Exercise description:
Should the listing contain images, exclude them; give the rest again exactly.

Available data:
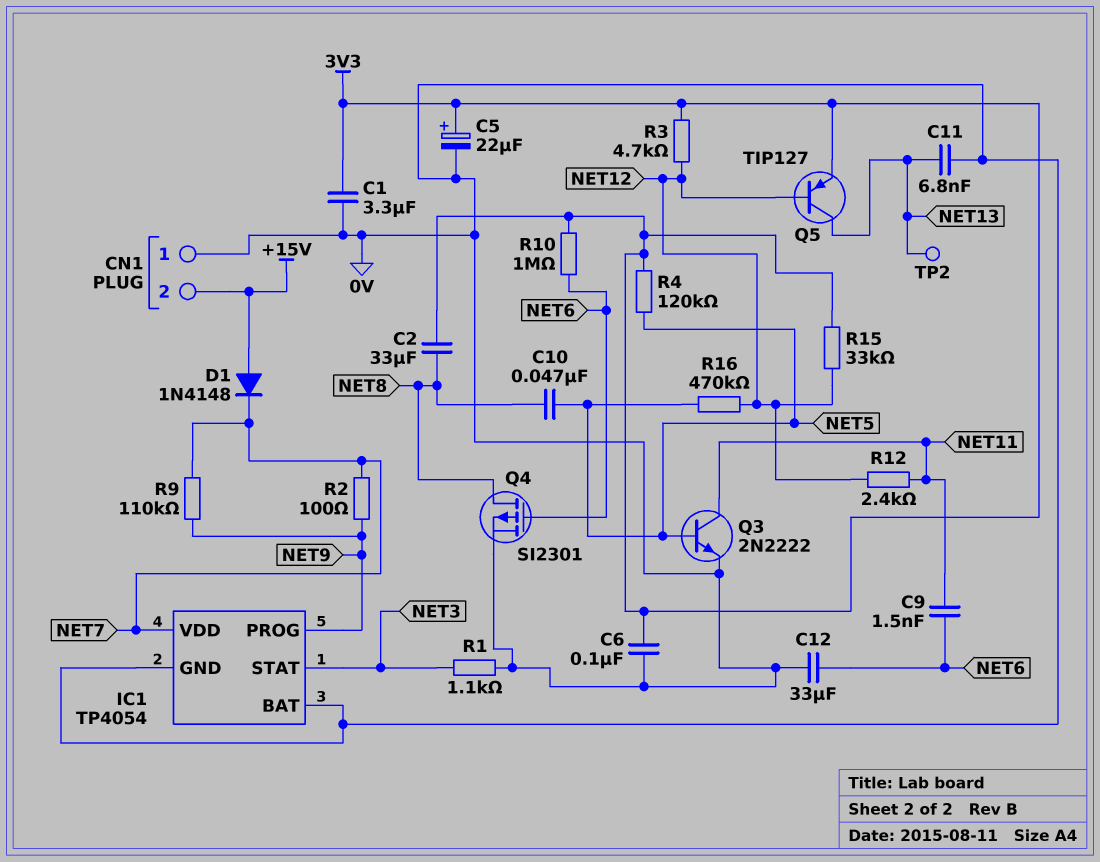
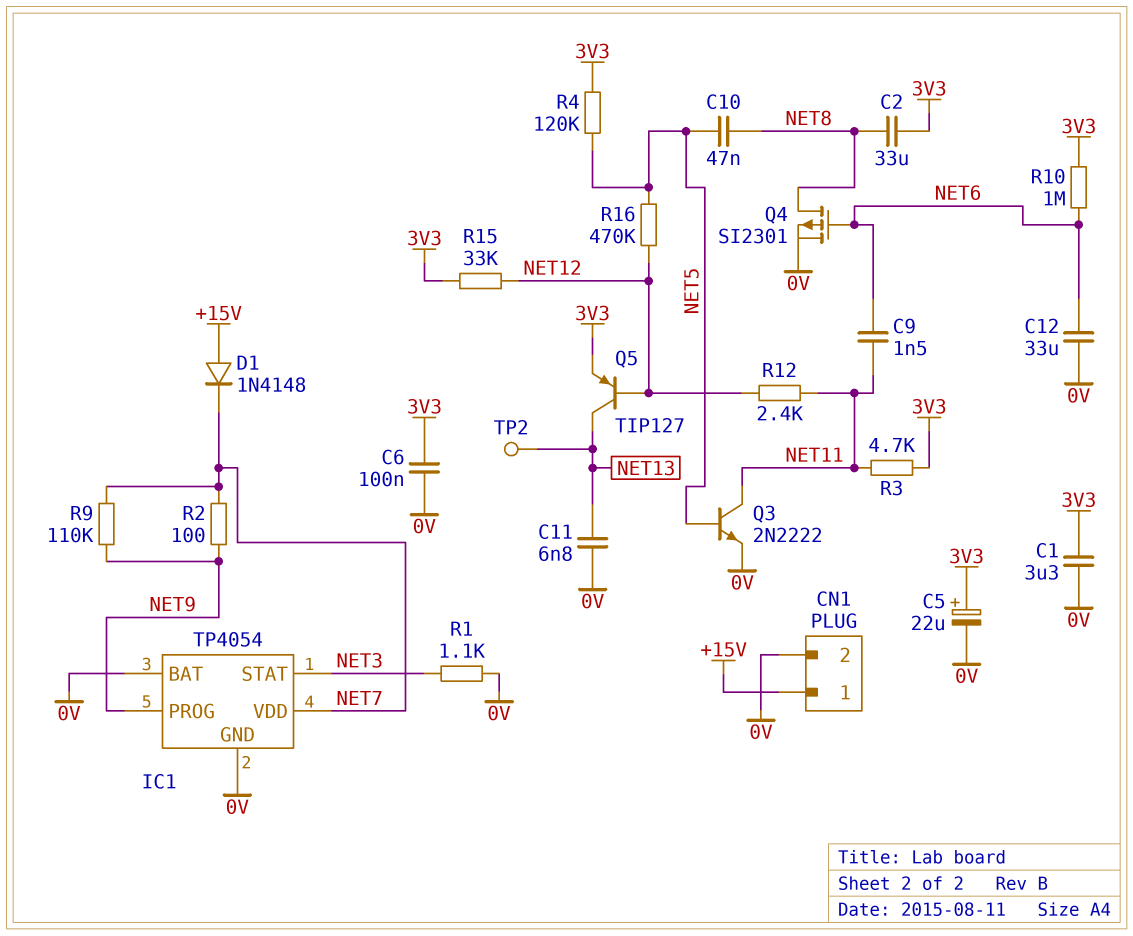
CN1 pin 1: 0V -> +15V
CN1 pin 2: +15V -> 0V
R3: 4.7k (3V3, NET12) -> 4.7k (3V3, NET11)

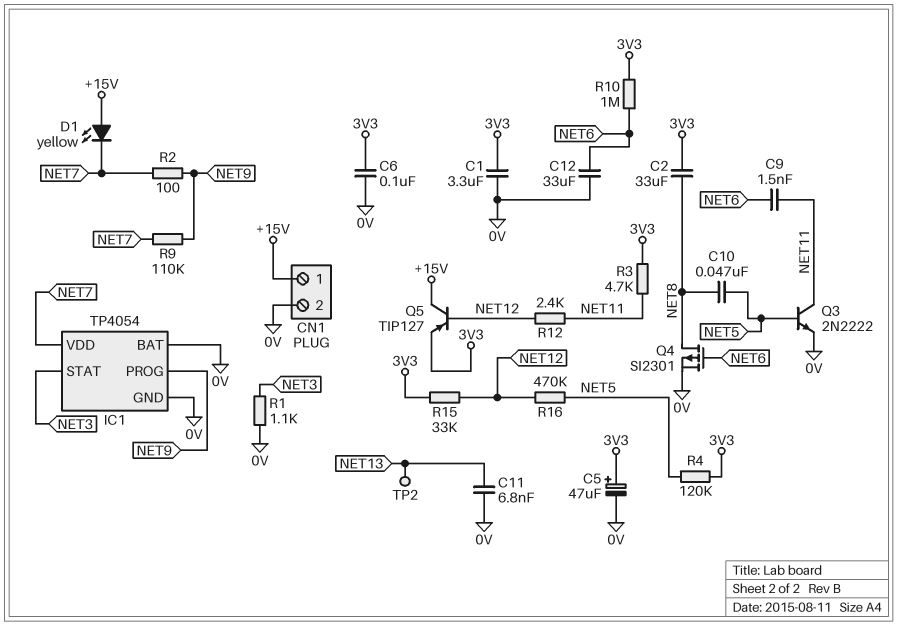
C5: 22uF (plus 3V3, minus 0V) -> 47uF (plus 3V3, minus 0V)
D1: diode 1N4148 (A +15V, K NET7) -> LED yellow (A +15V, K NET7)
Q5: PNP TIP127 (B NET12, C NET13, E 3V3) -> PNP TIP127 (B NET12, C +15V, E 3V3)

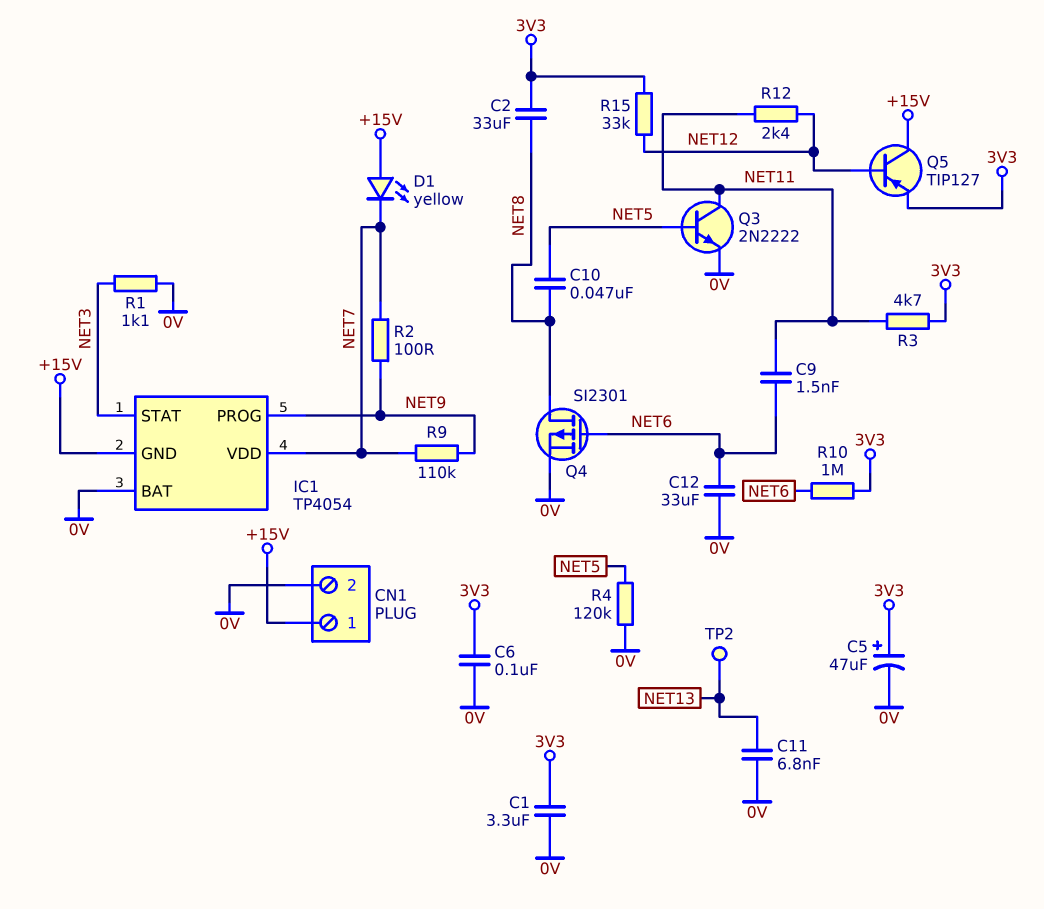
IC1 pin GND: 0V -> +15V
R4: 120k (3V3, NET5) -> 120k (0V, NET5)
R16: 470k (NET5, NET12) -> none

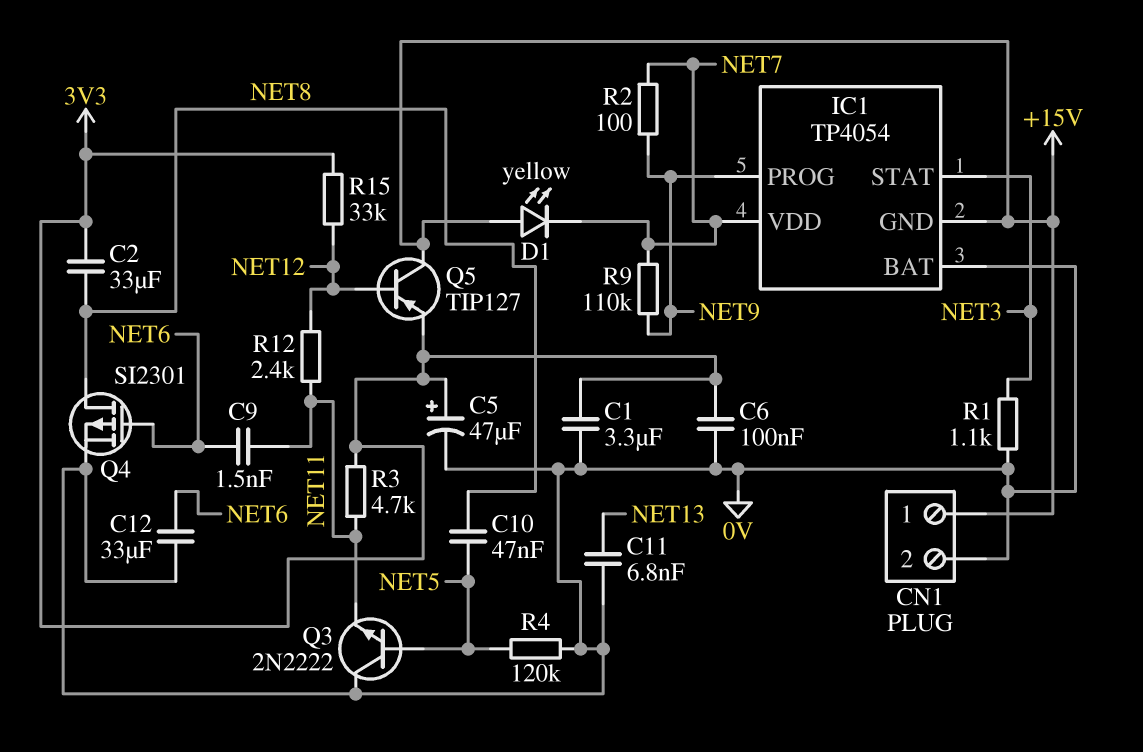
Q3: NPN 2N2222 (B NET5, C NET11, E 0V) -> NPN 2N2222 (B NET5, C 0V, E NET11)
R10: 1M (3V3, NET6) -> none
TP2: test point (NET13) -> none

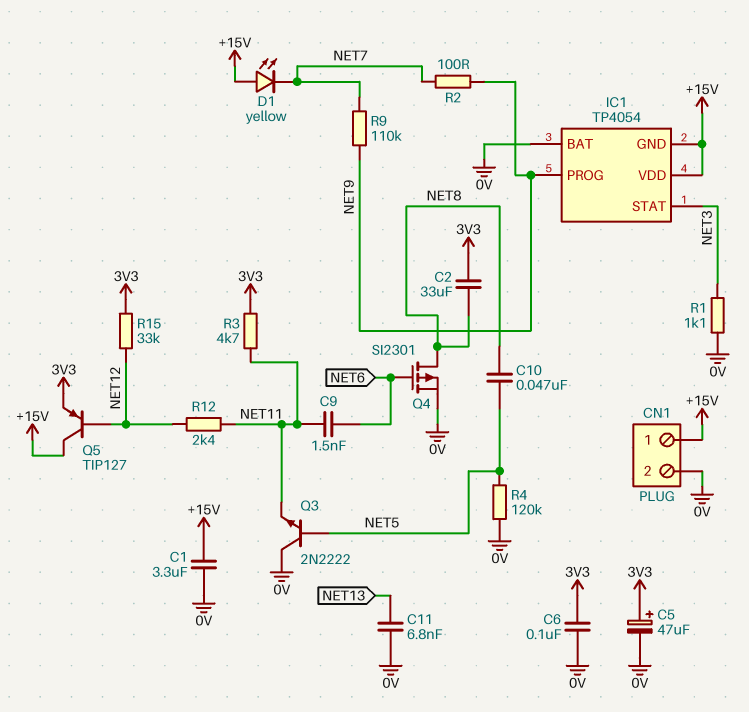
C1: 3.3uF (0V, 3V3) -> 3.3uF (+15V, 0V)
C12: 33uF (0V, NET6) -> none
IC1 pin VDD: NET7 -> +15V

Result:
CN1 pin 1: 0V -> +15V
CN1 pin 2: +15V -> 0V
R3: 4.7k (3V3, NET12) -> 4.7k (3V3, NET11)

C5: 22uF (plus 3V3, minus 0V) -> 47uF (plus 3V3, minus 0V)
D1: diode 1N4148 (A +15V, K NET7) -> LED yellow (A +15V, K NET7)
Q5: PNP TIP127 (B NET12, C NET13, E 3V3) -> PNP TIP127 (B NET12, C +15V, E 3V3)

IC1 pin GND: 0V -> +15V
R4: 120k (3V3, NET5) -> 120k (0V, NET5)
R16: 470k (NET5, NET12) -> none

Q3: NPN 2N2222 (B NET5, C NET11, E 0V) -> NPN 2N2222 (B NET5, C 0V, E NET11)
R10: 1M (3V3, NET6) -> none
TP2: test point (NET13) -> none

C1: 3.3uF (0V, 3V3) -> 3.3uF (+15V, 0V)
C12: 33uF (0V, NET6) -> none
IC1 pin VDD: NET7 -> +15V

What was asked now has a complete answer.